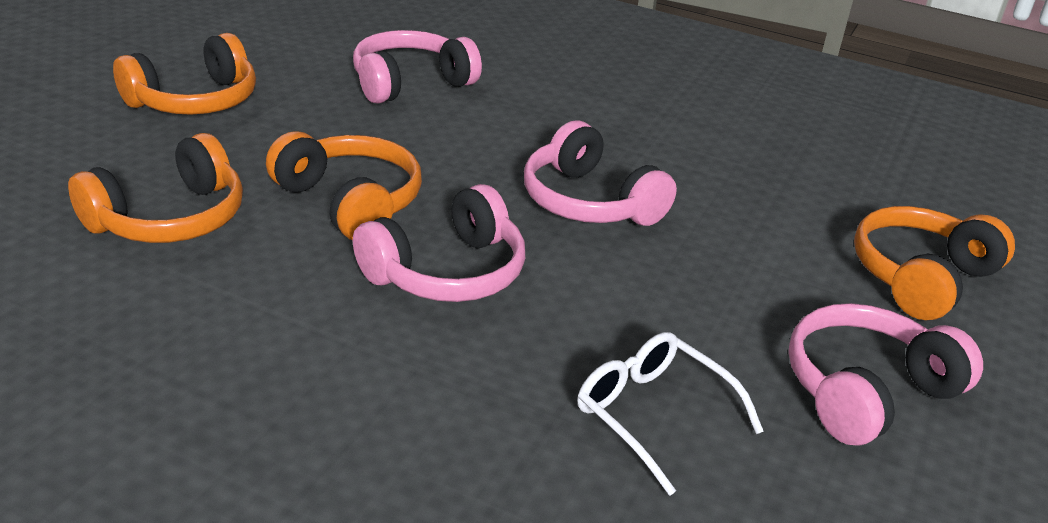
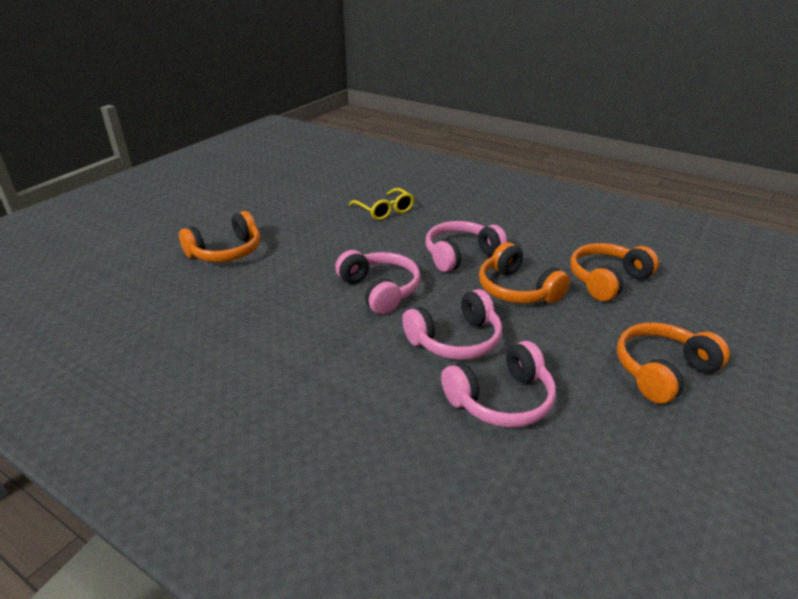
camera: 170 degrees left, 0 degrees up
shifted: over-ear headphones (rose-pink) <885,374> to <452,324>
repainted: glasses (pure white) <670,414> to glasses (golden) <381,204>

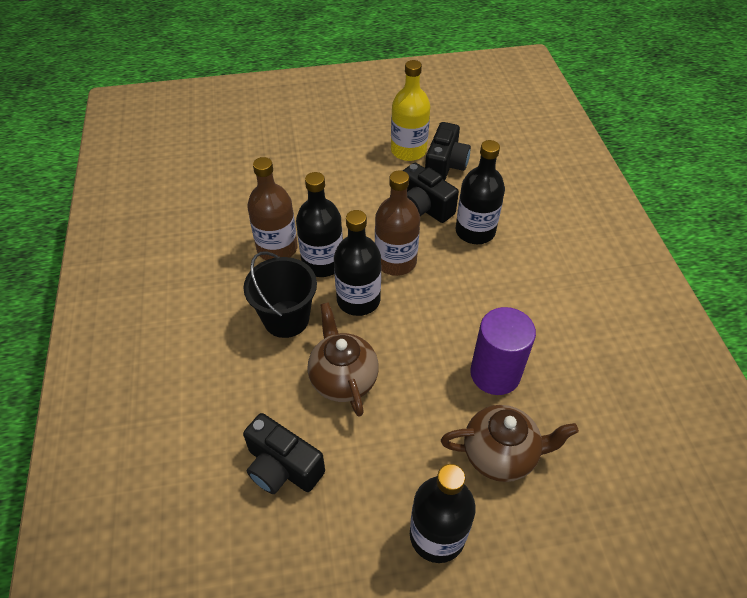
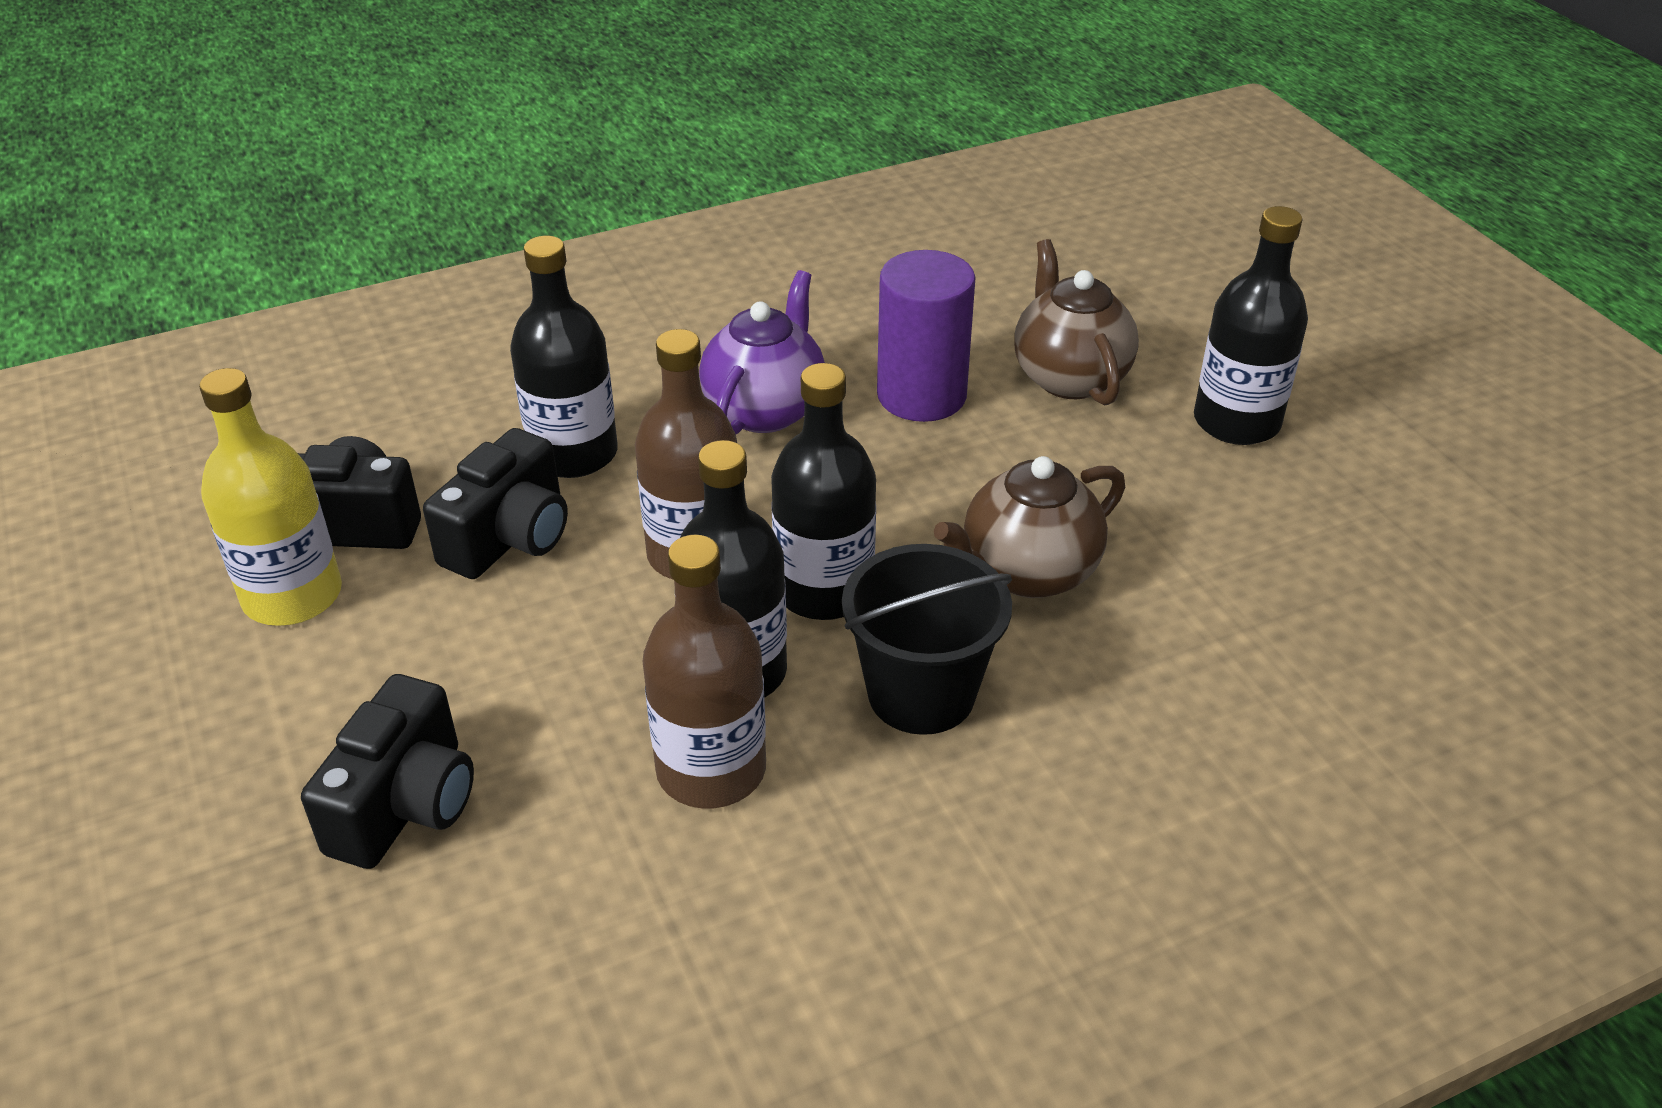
camera: 105 degrees left, 10 degrees down
new: tea pot (purple) <762,352>
shifted: compact camera (jet-black) <284,453> to <387,771>

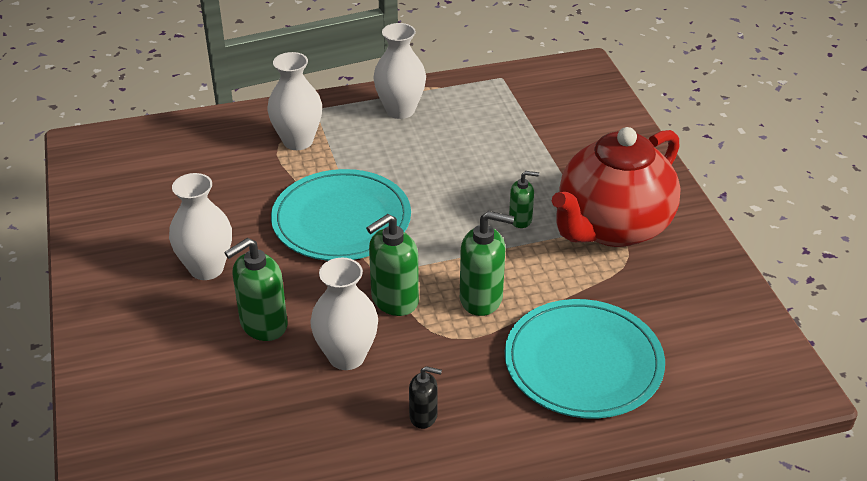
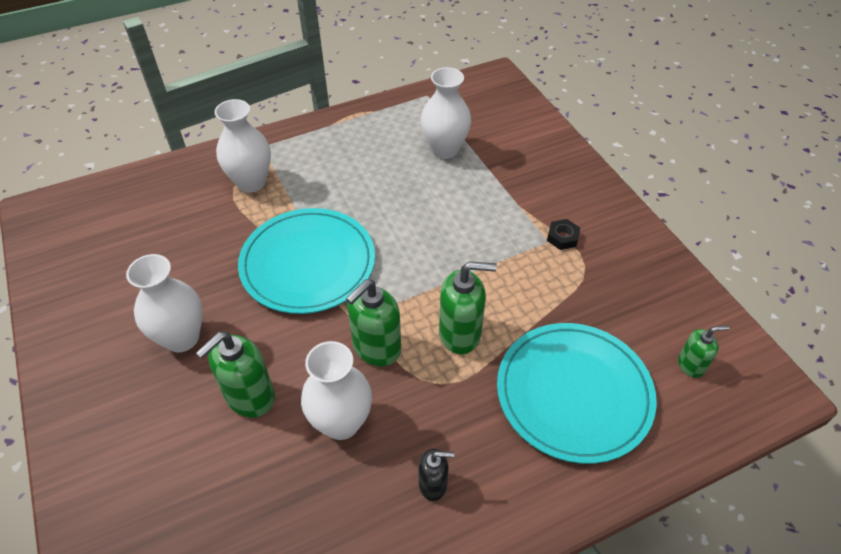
camera: 10 degrees left, 10 degrees up
shifted: flower vase (pure white) <399,71> to <446,113>; pump bottle (emerald) <524,199> to <704,351>
swapped: tea pot (scarlet) <616,187> to nut (jet-black) <563,234>

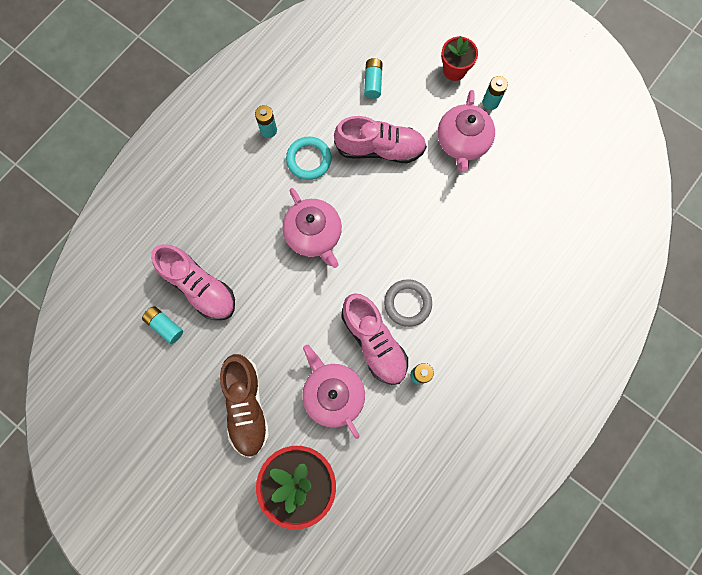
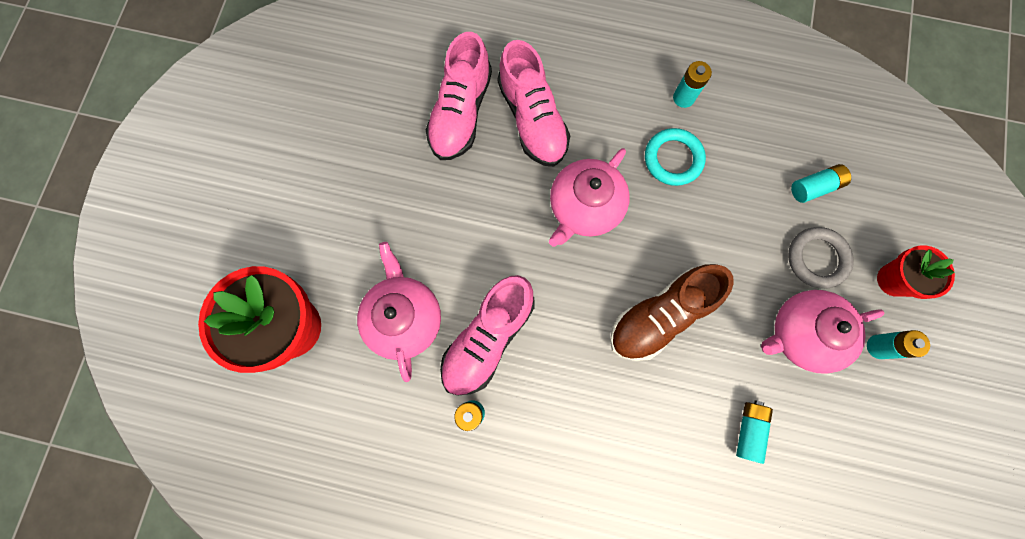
camera: 65 degrees right, 0 degrees up
shifted: lace-up shoe (rose-pink) <380,139> to <533,103>; torus (grey) <408,303> to <821,258>; AA battery (teal) <162,325> to <754,432>; lace-up shoe (russet) <244,406> to <672,312>
rotated: tea pot (rose-pink) <333,392> = <399,312> 45 degrees counterclockwise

##############################

** What is being asked **
Repeat only the lines between the top of the entries above and the line containing "shifted: over-ear headphones", both ends included, without the pictures.

** Exercise response **
camera: 170 degrees left, 0 degrees up
shifted: over-ear headphones (rose-pink) <885,374> to <452,324>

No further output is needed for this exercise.